§ **Your goal**
Your copy should match the listing word for word, apart from the pictures, which are left out.

§ **Data extracts**

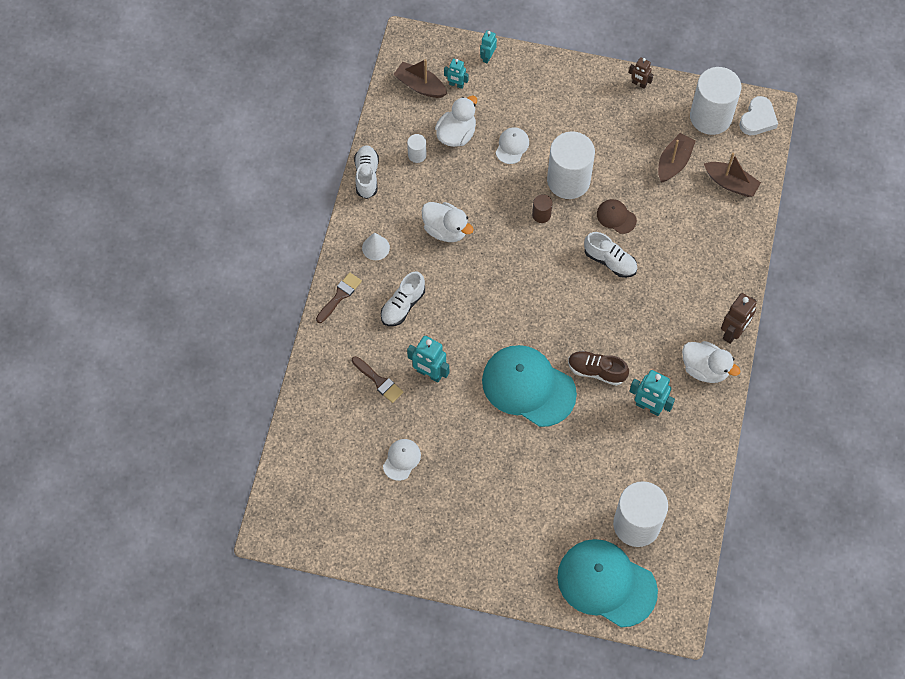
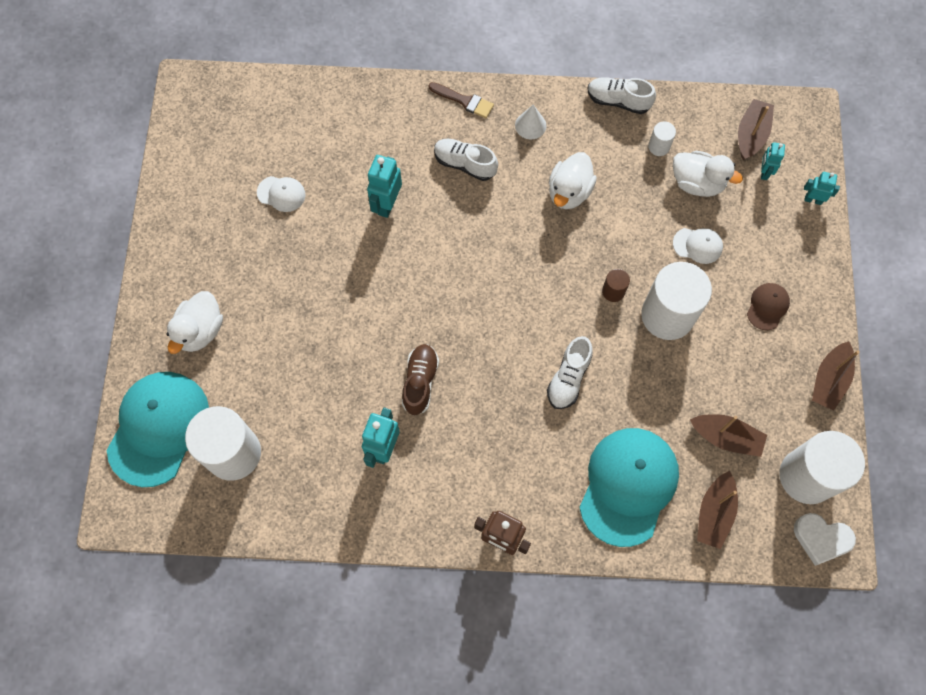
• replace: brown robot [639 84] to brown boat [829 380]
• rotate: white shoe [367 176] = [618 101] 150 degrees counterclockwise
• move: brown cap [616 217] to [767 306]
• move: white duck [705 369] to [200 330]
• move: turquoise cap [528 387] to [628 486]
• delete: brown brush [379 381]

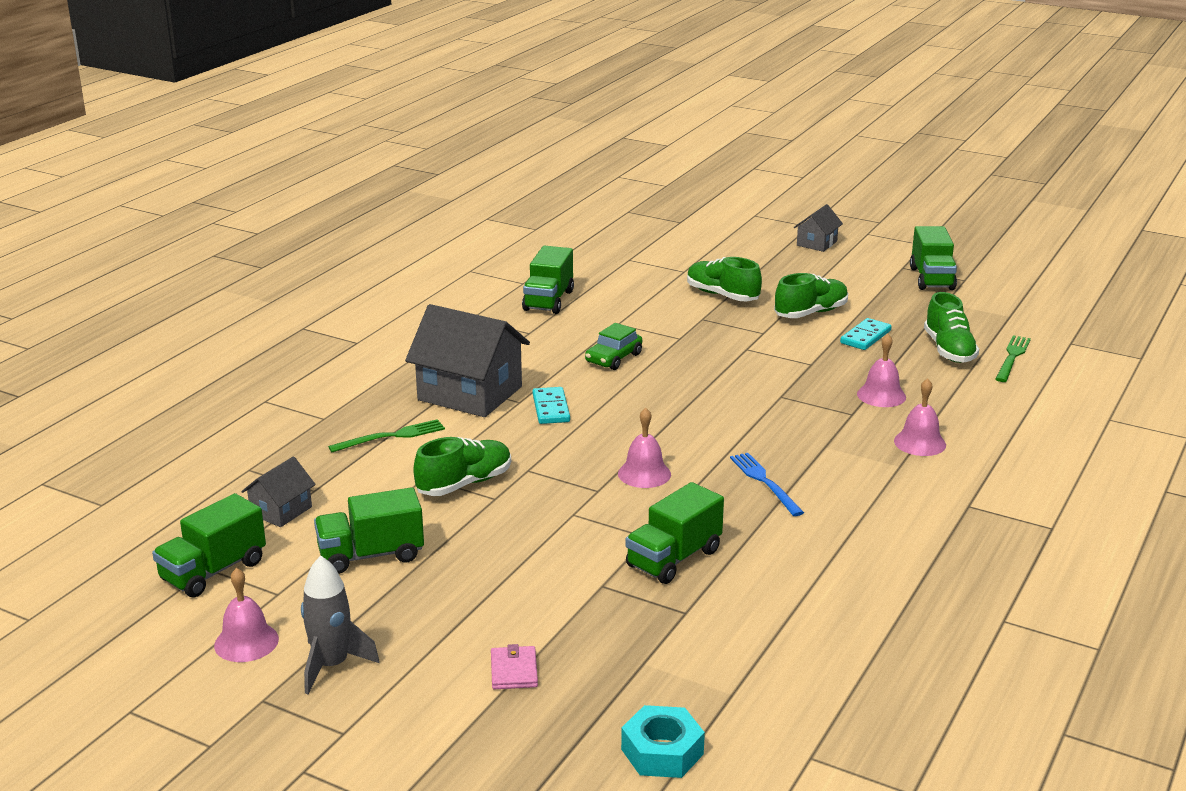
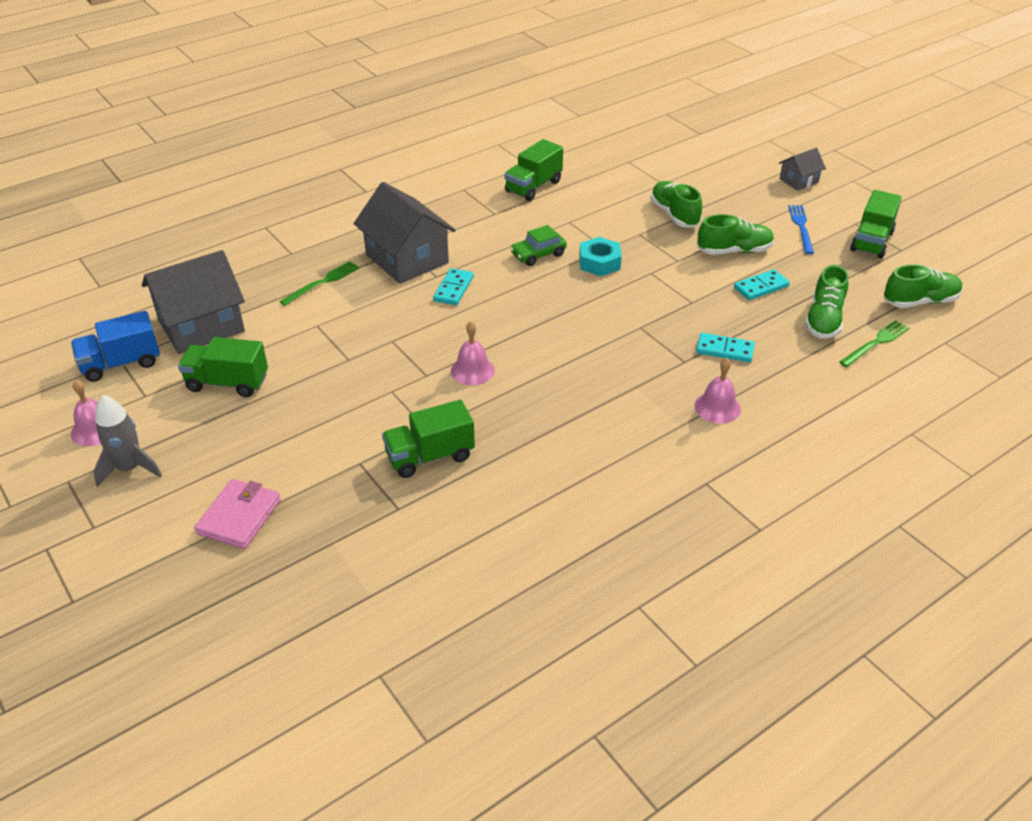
• replace: pink bell [881 395] to turquoise domino [725 350]
• rotate: green fork [391 436] = [322 282] 45 degrees counterclockwise
• move: green shoe [464 484] to [920 301]
• move: blue fork [765 482] to [801 227]
• resize: grey house [281 511] = [201 326] x2.00
• recolor: green truck [213 571] to blue truck [121 363]
• resize: pink wallet [514 671] = [239 517] x1.60
• move: turquoise nut [662 751] to [599 262]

§ **Output of the exercise**
• replace: brown robot [639 84] to brown boat [829 380]
• rotate: white shoe [367 176] = [618 101] 150 degrees counterclockwise
• move: brown cap [616 217] to [767 306]
• move: white duck [705 369] to [200 330]
• move: turquoise cap [528 387] to [628 486]
• delete: brown brush [379 381]

• replace: pink bell [881 395] to turquoise domino [725 350]
• rotate: green fork [391 436] = [322 282] 45 degrees counterclockwise
• move: green shoe [464 484] to [920 301]
• move: blue fork [765 482] to [801 227]
• resize: grey house [281 511] = [201 326] x2.00
• recolor: green truck [213 571] to blue truck [121 363]
• resize: pink wallet [514 671] = [239 517] x1.60
• move: turquoise nut [662 751] to [599 262]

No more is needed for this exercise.